» WHAT IS NEEDED
From the data below, keep only the lines containing the string "kern" and copy each of them in full.
___ THE INPUT ___
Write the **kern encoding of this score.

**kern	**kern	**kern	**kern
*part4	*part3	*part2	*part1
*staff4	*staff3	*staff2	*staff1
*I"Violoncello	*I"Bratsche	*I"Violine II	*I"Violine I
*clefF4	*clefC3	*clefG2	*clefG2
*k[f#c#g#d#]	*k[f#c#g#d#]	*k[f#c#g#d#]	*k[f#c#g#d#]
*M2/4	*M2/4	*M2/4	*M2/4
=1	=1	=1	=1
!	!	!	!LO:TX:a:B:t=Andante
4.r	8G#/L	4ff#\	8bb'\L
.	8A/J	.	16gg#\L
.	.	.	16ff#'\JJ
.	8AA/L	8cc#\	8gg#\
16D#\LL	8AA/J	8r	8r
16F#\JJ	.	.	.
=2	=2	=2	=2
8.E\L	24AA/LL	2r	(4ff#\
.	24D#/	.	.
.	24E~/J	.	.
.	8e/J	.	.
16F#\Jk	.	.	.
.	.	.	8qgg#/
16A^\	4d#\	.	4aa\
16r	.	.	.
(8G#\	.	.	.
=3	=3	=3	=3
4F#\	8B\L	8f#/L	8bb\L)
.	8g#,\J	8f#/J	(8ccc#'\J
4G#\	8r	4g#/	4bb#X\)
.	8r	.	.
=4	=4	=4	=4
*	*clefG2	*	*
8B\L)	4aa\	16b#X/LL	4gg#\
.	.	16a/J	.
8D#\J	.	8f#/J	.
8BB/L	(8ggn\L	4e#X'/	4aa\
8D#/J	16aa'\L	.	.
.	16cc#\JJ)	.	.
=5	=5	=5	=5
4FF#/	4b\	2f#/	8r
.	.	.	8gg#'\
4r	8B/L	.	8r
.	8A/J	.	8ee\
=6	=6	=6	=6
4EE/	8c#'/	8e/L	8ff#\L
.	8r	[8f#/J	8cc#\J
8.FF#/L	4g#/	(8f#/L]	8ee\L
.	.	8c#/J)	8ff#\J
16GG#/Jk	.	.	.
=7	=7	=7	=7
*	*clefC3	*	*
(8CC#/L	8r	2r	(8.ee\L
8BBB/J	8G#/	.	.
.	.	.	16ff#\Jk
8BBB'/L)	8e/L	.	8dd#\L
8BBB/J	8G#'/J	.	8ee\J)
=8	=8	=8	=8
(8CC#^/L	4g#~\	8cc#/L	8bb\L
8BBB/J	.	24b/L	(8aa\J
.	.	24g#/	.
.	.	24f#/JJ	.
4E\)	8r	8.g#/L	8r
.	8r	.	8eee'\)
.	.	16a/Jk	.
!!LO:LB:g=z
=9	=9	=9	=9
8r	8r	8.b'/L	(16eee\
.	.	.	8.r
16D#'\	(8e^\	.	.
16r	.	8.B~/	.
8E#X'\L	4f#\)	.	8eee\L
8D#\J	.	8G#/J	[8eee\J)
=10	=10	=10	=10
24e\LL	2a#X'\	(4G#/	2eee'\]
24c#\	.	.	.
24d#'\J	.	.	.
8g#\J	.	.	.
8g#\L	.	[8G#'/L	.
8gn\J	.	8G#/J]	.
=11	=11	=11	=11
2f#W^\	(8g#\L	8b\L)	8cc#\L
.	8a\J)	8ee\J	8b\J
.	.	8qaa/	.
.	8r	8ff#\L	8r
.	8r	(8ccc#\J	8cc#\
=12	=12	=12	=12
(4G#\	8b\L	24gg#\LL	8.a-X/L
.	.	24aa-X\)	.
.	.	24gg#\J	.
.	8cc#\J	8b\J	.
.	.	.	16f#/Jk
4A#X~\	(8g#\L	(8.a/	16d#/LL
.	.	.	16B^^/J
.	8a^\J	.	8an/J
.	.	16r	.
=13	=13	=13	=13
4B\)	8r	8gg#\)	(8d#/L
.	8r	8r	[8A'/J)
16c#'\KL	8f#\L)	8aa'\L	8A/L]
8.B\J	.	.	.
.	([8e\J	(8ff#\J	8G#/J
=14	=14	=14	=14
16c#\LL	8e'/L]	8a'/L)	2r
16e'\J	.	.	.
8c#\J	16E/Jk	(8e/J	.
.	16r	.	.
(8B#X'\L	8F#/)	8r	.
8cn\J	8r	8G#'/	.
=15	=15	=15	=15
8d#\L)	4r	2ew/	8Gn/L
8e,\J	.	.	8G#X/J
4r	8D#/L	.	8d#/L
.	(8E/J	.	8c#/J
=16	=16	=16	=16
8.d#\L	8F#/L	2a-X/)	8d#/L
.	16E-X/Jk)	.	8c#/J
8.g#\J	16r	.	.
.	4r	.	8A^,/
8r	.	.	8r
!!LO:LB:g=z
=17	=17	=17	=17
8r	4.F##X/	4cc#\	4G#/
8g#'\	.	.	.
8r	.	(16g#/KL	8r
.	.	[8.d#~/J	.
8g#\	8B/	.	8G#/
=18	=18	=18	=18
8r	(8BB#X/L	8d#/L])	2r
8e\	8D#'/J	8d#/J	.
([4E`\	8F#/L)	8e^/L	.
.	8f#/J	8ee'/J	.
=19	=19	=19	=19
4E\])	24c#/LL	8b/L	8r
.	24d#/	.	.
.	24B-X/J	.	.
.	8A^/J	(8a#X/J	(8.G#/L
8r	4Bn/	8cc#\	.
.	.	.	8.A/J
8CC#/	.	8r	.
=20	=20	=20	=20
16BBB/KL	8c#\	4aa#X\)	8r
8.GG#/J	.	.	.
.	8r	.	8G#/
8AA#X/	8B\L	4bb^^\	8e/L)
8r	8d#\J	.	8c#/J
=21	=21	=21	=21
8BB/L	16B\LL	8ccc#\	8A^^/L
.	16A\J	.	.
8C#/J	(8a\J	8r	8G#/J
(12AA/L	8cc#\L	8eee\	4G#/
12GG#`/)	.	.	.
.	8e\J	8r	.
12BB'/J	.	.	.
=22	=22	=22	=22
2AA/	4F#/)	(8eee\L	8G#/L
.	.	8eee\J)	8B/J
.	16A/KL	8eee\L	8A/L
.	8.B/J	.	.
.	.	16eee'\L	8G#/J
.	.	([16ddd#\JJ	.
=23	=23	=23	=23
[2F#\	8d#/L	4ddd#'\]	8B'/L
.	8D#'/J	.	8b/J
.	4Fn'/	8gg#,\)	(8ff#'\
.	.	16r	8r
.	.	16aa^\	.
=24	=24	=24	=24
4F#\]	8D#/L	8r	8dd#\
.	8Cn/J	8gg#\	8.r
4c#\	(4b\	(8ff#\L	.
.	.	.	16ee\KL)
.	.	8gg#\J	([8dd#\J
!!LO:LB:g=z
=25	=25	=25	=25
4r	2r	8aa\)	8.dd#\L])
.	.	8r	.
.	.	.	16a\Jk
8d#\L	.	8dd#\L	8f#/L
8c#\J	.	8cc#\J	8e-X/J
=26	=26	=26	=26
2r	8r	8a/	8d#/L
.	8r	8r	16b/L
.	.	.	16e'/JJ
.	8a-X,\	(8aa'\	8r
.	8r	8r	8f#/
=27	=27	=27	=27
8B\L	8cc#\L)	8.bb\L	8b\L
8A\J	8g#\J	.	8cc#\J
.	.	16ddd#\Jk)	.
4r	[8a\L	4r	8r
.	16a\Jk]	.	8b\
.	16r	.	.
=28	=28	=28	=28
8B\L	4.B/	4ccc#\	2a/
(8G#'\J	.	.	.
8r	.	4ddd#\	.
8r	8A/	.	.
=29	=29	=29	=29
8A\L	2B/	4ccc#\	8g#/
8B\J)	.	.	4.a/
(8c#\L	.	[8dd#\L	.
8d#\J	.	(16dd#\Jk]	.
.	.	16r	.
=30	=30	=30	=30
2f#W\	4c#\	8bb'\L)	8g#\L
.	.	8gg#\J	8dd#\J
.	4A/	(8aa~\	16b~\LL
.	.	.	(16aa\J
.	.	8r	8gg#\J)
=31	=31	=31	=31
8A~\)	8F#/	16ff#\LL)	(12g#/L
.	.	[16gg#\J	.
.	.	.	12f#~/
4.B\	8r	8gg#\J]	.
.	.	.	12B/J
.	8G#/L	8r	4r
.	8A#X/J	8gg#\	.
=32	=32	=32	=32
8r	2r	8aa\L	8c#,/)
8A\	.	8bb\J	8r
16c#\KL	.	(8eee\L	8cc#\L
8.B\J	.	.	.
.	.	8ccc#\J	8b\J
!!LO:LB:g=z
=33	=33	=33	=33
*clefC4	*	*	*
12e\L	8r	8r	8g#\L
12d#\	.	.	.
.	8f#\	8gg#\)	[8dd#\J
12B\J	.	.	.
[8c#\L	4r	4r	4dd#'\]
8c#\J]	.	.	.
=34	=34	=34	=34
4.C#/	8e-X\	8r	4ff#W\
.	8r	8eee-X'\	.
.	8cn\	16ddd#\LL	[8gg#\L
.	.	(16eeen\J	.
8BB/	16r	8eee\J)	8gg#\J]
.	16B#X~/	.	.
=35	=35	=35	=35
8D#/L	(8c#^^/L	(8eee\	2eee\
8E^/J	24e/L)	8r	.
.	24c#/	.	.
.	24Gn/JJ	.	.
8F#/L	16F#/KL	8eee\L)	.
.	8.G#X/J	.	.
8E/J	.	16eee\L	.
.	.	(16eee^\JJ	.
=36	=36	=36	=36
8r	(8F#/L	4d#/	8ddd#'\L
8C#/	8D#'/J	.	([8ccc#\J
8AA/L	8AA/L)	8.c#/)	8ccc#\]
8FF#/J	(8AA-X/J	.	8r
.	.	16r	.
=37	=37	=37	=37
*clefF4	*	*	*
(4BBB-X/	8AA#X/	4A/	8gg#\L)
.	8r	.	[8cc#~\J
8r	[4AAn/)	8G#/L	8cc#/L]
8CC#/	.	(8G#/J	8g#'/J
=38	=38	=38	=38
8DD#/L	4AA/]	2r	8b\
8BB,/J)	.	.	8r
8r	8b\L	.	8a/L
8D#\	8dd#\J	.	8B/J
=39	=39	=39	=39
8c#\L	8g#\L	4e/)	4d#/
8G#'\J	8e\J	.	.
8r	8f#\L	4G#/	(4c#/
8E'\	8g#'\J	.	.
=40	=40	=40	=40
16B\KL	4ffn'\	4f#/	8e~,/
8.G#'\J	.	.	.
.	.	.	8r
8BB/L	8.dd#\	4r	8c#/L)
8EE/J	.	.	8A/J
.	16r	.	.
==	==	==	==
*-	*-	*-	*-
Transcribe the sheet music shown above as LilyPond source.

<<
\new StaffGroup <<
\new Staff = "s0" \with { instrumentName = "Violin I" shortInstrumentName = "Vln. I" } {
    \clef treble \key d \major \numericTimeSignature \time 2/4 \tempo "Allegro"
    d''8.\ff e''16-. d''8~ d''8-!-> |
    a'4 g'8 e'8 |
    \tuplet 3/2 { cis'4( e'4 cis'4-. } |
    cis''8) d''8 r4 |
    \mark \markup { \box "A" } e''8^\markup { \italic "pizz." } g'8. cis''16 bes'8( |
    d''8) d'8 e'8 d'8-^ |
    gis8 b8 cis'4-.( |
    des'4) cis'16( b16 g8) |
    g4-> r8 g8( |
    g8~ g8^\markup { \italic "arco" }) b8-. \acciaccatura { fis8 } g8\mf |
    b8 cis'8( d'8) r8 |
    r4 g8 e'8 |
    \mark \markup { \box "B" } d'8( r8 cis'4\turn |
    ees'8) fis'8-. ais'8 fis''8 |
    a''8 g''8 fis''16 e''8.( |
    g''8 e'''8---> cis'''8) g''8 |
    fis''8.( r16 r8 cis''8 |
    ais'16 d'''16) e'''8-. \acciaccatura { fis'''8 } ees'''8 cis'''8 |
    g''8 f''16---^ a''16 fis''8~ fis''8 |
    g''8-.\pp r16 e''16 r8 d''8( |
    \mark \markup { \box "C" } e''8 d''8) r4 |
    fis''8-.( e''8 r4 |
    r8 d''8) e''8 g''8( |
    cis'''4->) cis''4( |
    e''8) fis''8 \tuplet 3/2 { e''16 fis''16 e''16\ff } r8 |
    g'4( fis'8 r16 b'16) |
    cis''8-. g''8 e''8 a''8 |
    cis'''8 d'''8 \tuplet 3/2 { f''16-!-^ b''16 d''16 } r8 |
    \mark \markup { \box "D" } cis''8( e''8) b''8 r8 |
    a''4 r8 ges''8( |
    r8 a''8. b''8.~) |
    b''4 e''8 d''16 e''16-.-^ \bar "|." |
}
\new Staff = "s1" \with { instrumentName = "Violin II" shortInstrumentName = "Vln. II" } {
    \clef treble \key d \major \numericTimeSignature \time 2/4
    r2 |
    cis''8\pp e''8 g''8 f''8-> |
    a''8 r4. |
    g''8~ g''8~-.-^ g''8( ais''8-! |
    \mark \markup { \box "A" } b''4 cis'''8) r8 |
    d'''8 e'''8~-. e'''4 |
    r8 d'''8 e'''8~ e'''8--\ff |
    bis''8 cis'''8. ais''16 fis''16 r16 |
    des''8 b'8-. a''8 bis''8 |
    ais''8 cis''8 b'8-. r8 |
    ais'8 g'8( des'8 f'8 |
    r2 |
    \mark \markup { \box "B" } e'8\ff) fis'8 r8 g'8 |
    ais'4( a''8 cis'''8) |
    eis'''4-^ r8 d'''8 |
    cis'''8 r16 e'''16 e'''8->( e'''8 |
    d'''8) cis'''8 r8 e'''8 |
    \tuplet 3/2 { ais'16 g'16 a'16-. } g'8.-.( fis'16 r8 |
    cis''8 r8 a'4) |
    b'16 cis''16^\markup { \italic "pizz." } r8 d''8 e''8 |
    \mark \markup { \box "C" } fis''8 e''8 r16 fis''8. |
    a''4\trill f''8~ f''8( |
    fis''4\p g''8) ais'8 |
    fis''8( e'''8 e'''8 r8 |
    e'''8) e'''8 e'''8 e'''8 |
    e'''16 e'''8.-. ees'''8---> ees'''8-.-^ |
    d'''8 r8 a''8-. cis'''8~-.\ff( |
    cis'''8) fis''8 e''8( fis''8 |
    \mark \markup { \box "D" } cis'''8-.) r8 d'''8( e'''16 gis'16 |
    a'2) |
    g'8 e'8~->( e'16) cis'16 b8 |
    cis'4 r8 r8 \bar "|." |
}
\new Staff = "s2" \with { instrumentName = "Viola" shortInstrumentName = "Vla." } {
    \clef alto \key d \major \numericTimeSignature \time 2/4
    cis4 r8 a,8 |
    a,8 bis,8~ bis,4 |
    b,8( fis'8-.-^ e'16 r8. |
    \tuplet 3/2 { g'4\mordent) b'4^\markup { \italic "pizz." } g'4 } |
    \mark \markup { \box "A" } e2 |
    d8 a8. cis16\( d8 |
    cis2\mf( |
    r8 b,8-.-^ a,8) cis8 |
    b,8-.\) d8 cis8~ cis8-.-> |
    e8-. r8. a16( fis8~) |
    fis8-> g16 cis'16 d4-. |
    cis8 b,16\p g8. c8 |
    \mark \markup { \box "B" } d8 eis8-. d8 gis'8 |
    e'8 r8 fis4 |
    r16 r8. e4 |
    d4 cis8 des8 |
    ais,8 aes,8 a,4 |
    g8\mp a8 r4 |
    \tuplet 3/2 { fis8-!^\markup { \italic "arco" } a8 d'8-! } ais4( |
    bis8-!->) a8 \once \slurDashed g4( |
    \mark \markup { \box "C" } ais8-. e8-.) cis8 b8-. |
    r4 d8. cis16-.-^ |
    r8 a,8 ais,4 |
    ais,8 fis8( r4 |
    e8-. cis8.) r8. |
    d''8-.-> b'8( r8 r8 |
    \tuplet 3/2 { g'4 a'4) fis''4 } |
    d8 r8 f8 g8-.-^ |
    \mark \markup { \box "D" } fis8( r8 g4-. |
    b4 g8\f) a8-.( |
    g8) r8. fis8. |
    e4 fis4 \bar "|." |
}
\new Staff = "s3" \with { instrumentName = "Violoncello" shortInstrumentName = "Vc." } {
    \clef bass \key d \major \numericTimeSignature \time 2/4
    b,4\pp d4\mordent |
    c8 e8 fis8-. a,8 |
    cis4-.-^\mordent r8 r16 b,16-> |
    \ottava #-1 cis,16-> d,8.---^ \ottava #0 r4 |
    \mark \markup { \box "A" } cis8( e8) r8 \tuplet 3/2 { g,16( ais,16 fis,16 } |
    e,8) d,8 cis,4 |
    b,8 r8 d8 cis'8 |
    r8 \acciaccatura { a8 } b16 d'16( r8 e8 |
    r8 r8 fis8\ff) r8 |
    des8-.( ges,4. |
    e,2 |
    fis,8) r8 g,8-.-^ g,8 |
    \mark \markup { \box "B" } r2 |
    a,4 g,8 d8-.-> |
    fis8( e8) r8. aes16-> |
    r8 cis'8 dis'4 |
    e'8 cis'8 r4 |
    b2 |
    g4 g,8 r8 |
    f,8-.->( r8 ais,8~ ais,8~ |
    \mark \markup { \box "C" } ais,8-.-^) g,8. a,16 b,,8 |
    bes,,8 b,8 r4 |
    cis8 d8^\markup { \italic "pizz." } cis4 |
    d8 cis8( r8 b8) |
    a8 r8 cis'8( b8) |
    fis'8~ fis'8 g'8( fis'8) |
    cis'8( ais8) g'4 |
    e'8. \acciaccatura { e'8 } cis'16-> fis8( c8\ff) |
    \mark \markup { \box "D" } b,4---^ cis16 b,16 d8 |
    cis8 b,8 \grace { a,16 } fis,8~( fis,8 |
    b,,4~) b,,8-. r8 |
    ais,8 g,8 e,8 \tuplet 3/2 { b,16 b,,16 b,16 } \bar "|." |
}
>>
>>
___
» FINAL RESULT
Write the **kern encoding of this score.
**kern	**kern	**kern	**kern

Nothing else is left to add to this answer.